[Items from a data source]
——————

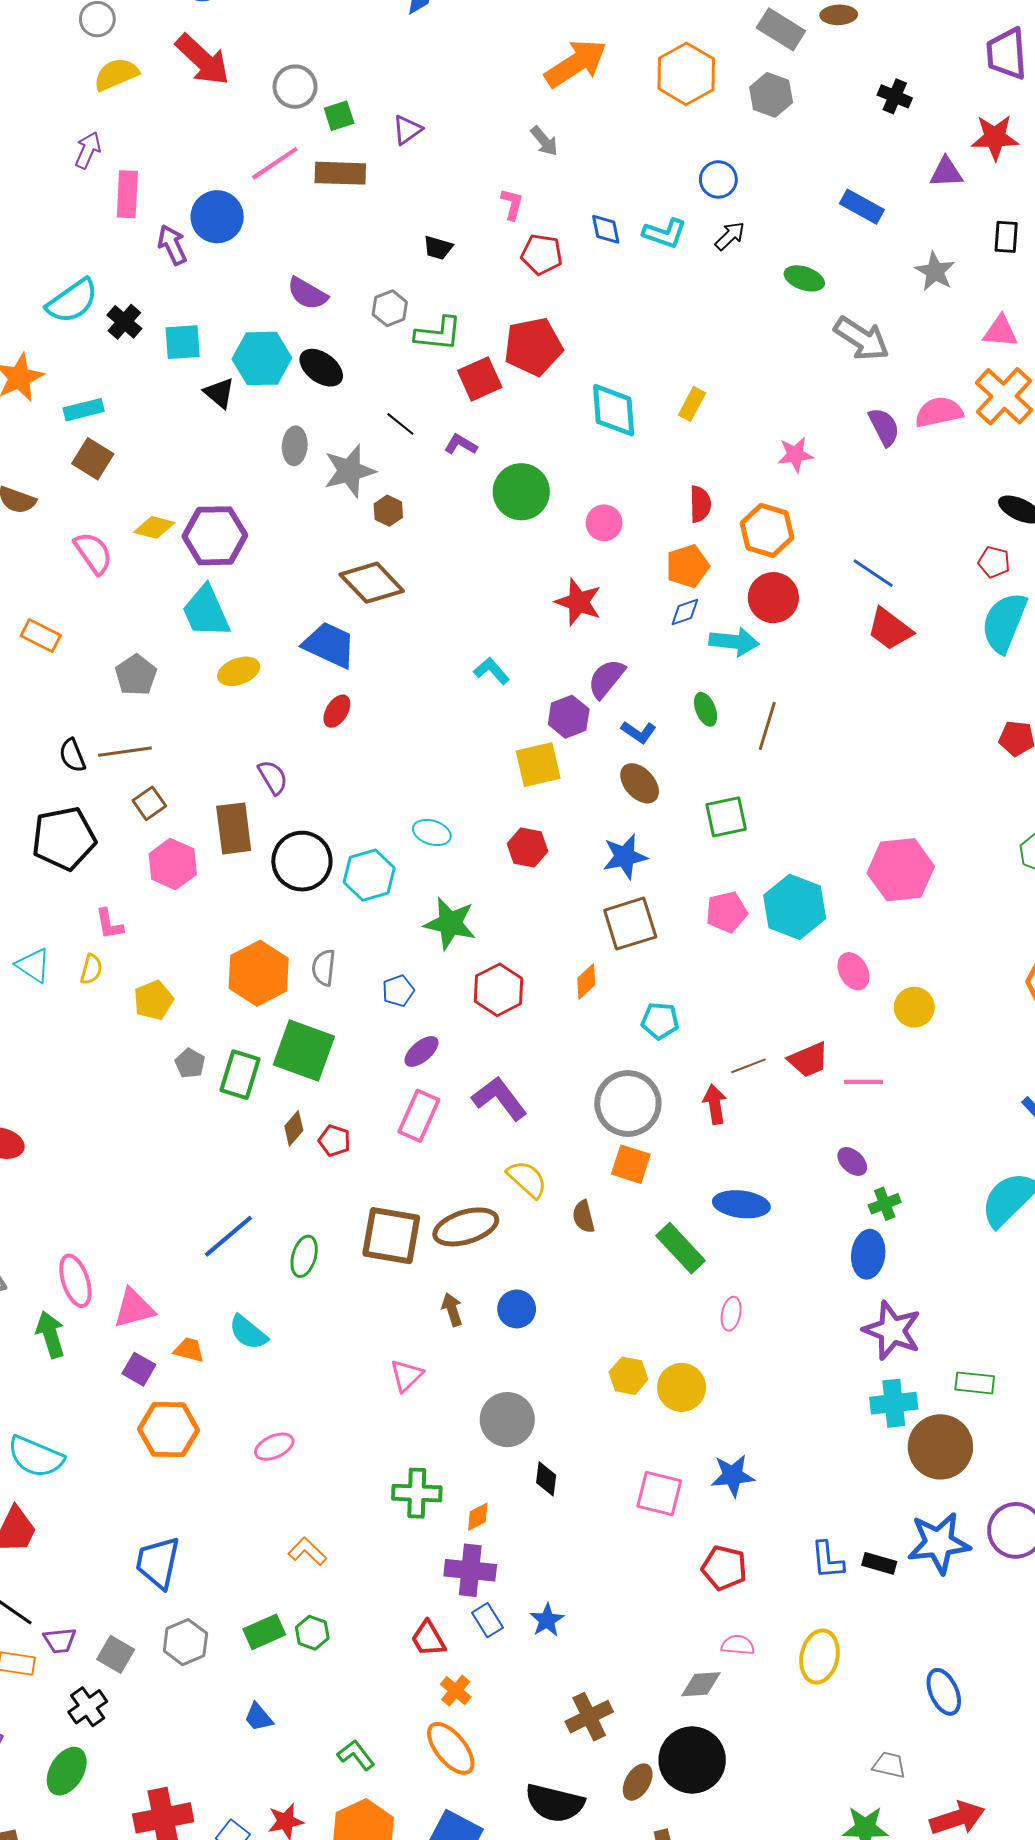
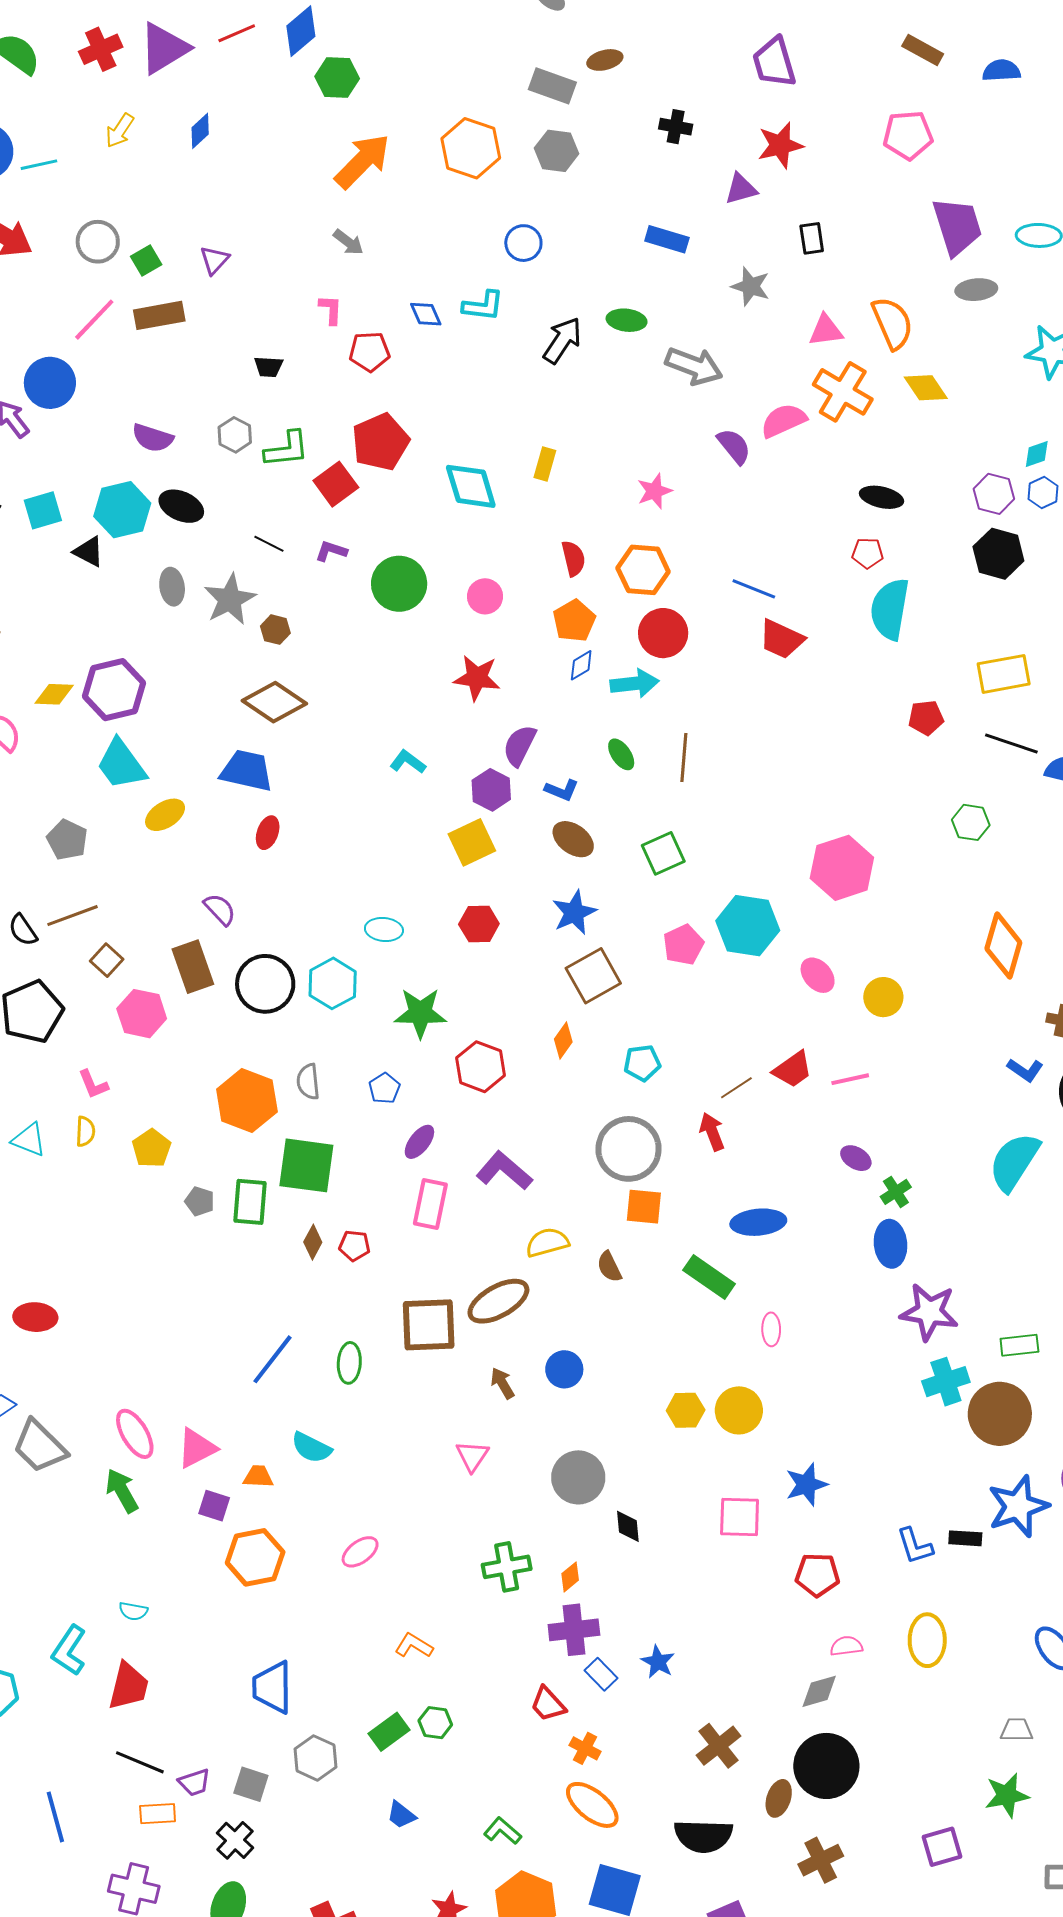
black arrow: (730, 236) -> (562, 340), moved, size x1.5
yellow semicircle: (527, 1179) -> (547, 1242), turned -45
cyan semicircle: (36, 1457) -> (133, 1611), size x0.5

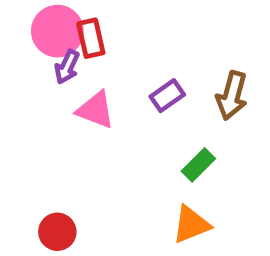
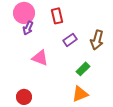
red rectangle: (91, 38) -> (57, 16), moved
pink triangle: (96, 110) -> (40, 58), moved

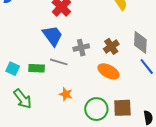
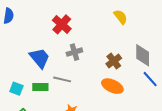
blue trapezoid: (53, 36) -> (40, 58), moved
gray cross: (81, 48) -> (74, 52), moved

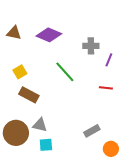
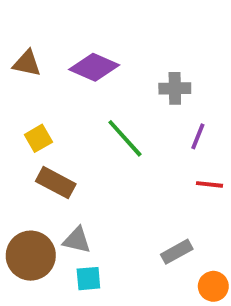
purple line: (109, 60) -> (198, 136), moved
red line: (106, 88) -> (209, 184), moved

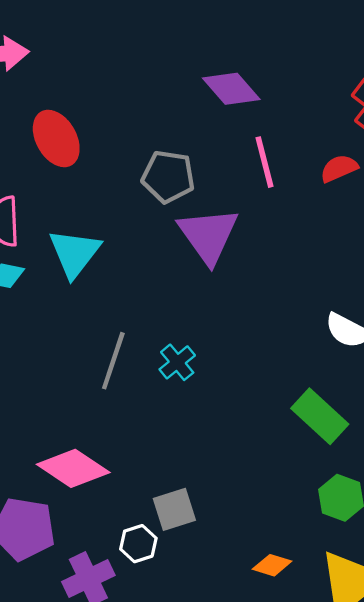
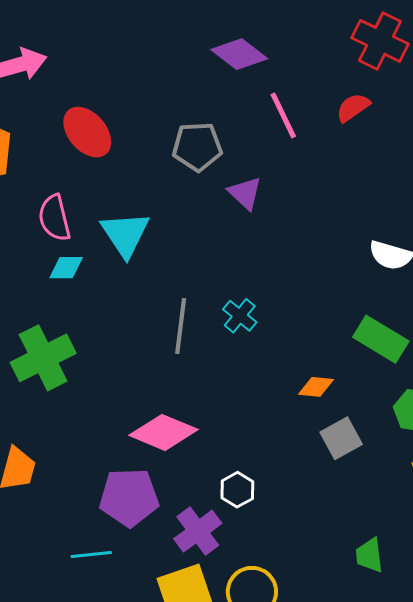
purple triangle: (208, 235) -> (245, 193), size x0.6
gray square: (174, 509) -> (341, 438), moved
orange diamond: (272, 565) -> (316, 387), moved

——————

Task brief: The records above should be reproduced exactly, with no pictures included.

Written reply:
black arrow: (730, 236) -> (562, 340), moved, size x1.5
yellow semicircle: (527, 1179) -> (547, 1242), turned -45
cyan semicircle: (36, 1457) -> (133, 1611), size x0.5

red rectangle: (91, 38) -> (57, 16), moved
pink triangle: (96, 110) -> (40, 58), moved

blue trapezoid: (53, 36) -> (40, 58), moved
gray cross: (81, 48) -> (74, 52), moved

purple line: (109, 60) -> (198, 136), moved
red line: (106, 88) -> (209, 184), moved

purple triangle: (208, 235) -> (245, 193), size x0.6
gray square: (174, 509) -> (341, 438), moved
orange diamond: (272, 565) -> (316, 387), moved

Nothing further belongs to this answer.